◆ **EXERCISE OBJECTIVE**
Wherever the word "degrees" turns up in a line of the entries, copy that line.
PROVIDED RECORDS below:
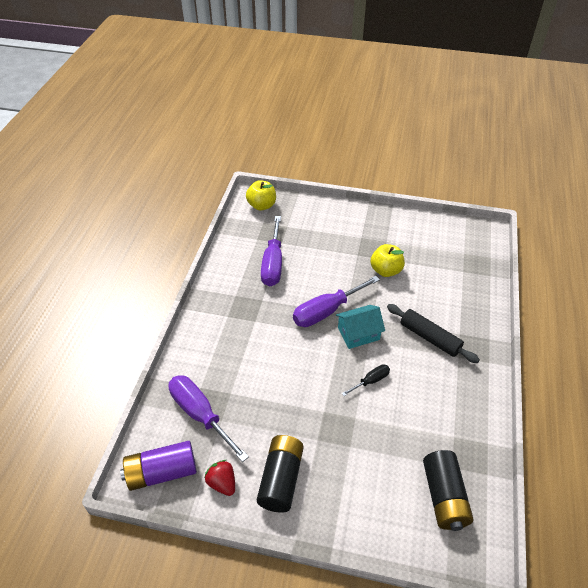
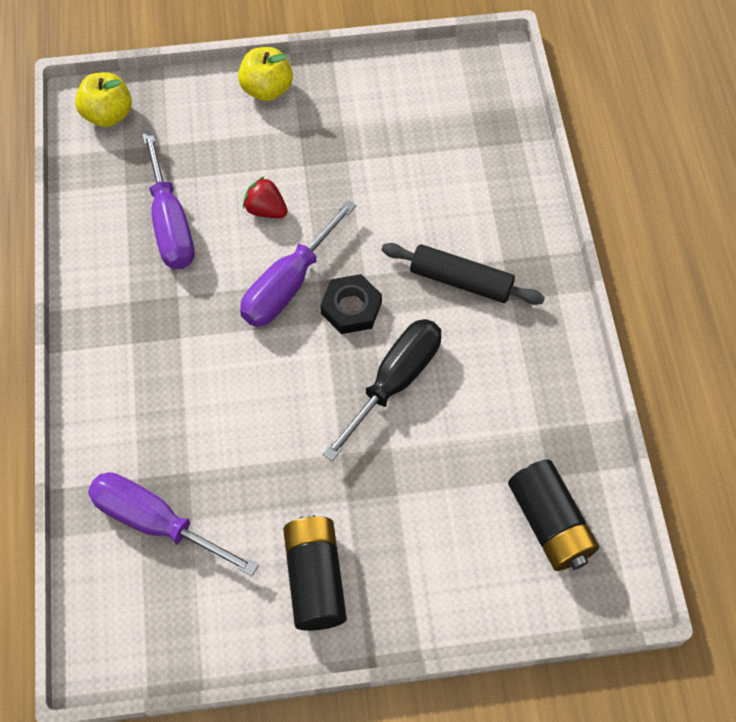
camera: 20 degrees left, 15 degrees up
(162, 472) = (134, 631): purple battery -> none
(222, 483) = (232, 615): red strawberry -> red strawberry (266, 210)
(358, 333) = (351, 308): turquoise house -> black nut
(371, 381) = (395, 381): black screwdriver -> black screwdriver, size x1.96
(386, 270) = (358, 181): yellow apple -> yellow apple (267, 89)

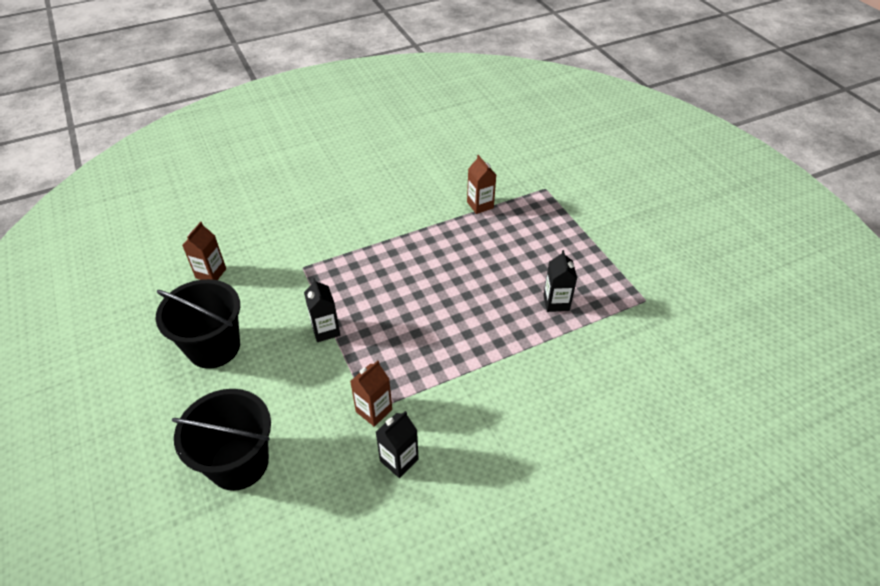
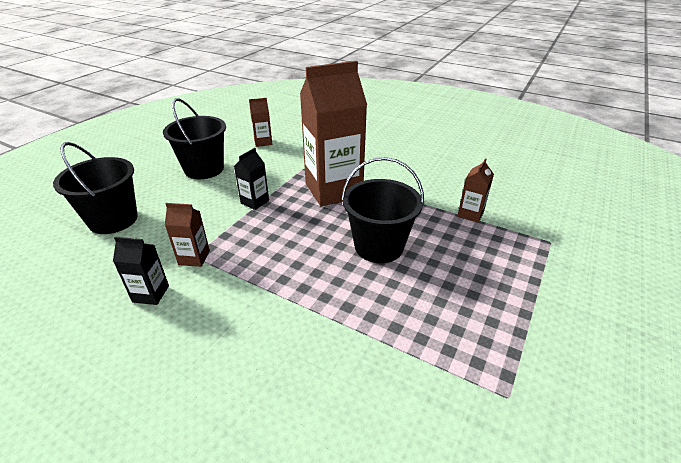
camera: 55 degrees right, 10 degrees down
(364, 265) = (333, 190): none -> brown carton
(469, 280) = (379, 246): none -> black bucket
(556, 302) = (415, 316): black carton -> none

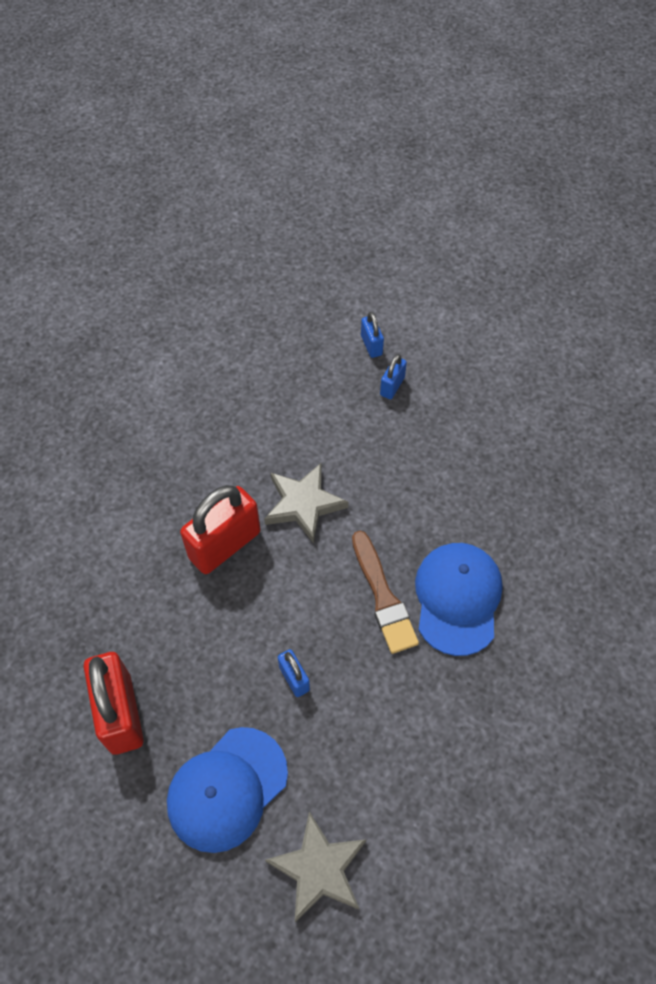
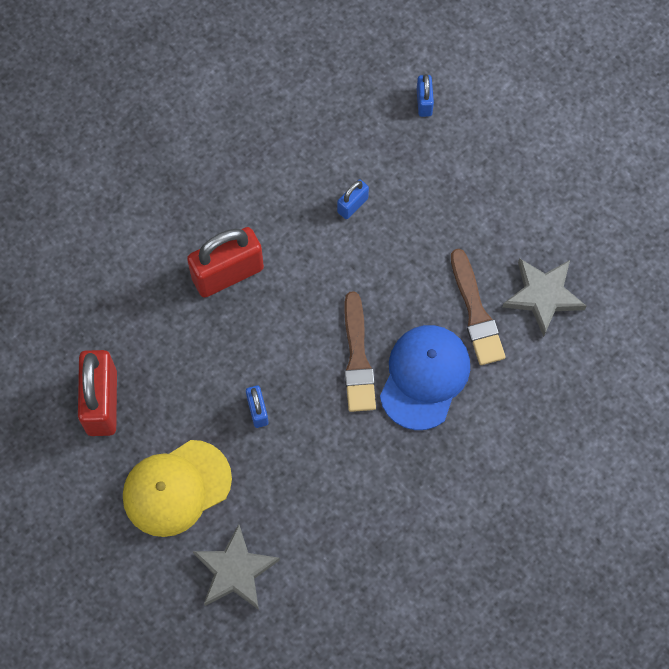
camera: 15 degrees right, 10 degrees up
(227, 789) = (176, 488): blue cap -> yellow cap
(304, 504) = (310, 252): grey star -> grey star (543, 296)
(392, 386) = (431, 152): blue padlock -> blue padlock (352, 205)
(486, 522) = (476, 312): none -> brown brush

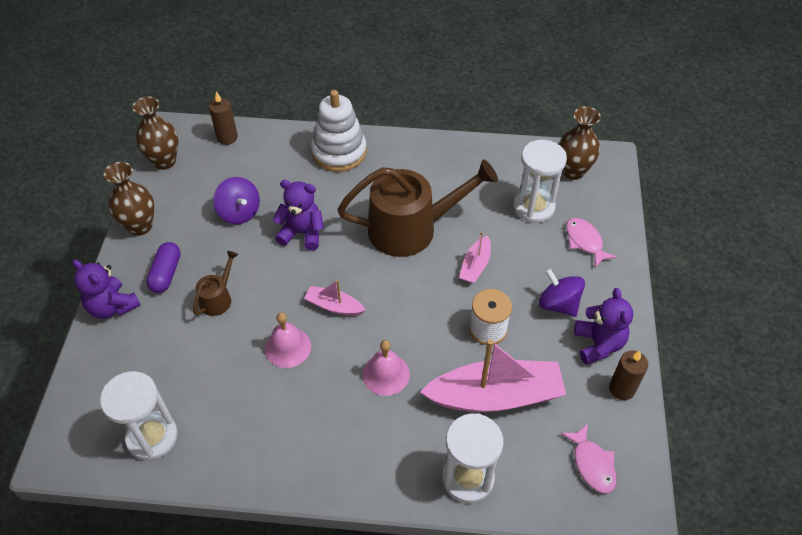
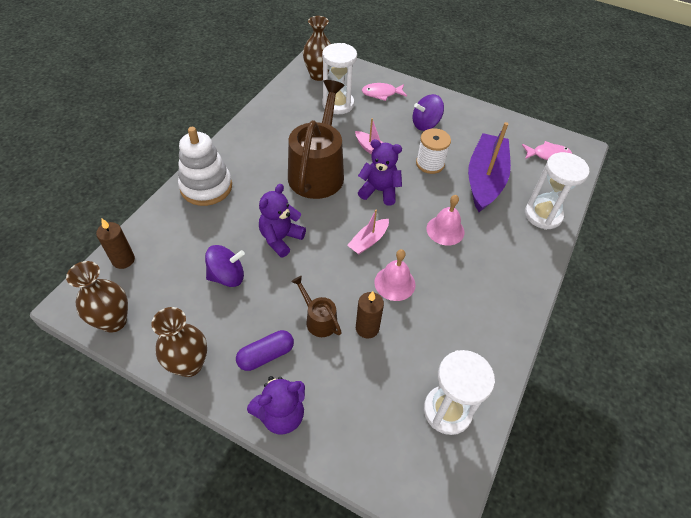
camera: 70 degrees left, 0 degrees up
(166, 274) = (266, 355): purple capsule -> purple capsule turned 60 degrees counterclockwise
(495, 396) = (485, 179): pink boat -> purple boat
(598, 344) = (464, 119): purple teddy bear -> purple teddy bear (379, 191)
(622, 389) = (500, 122): brown candle -> brown candle (367, 328)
End of PROVIDED RECORDS.
◆ **WRITTEN RESPONSE**
camera: 20 degrees left, 15 degrees up
camera: 55 degrees right, 10 degrees down
camera: 15 degrees right, 10 degrees up
camera: 70 degrees left, 0 degrees up
(166, 274) = (266, 355): purple capsule -> purple capsule turned 60 degrees counterclockwise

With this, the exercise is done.